■ **About this exercise**
Could you output the listing that follows exactly, without its images?

Source material section start

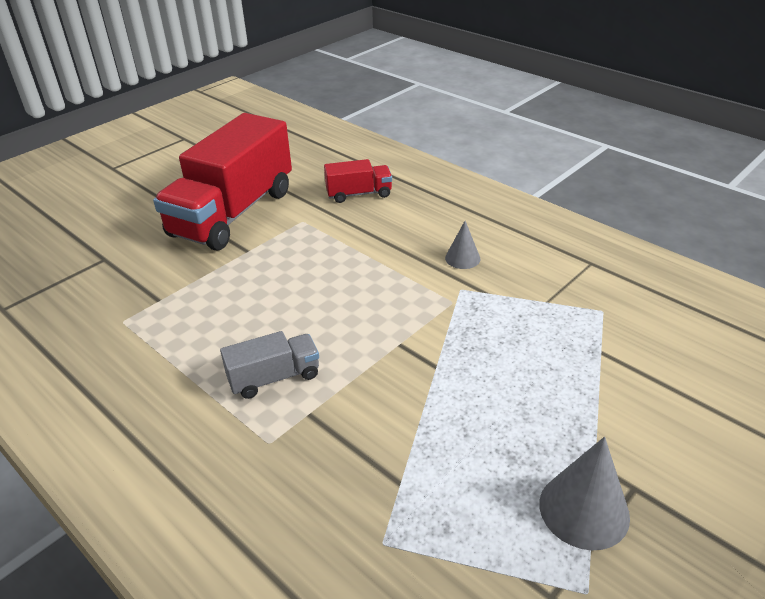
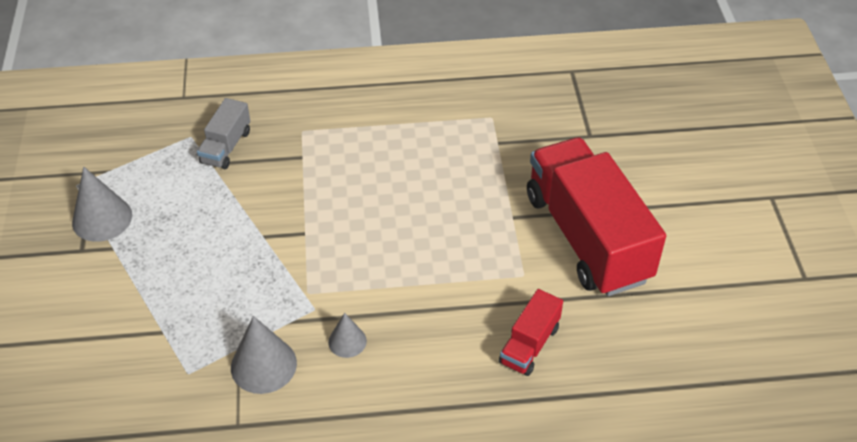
camera: 130 degrees right, 10 degrees up
(274, 377) = (349, 158): grey truck -> grey truck (226, 147)
(538, 281) = (263, 365): none -> grey cone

Source material section end

■ **Answer to this problem**
camera: 130 degrees right, 10 degrees up
(274, 377) = (349, 158): grey truck -> grey truck (226, 147)
(538, 281) = (263, 365): none -> grey cone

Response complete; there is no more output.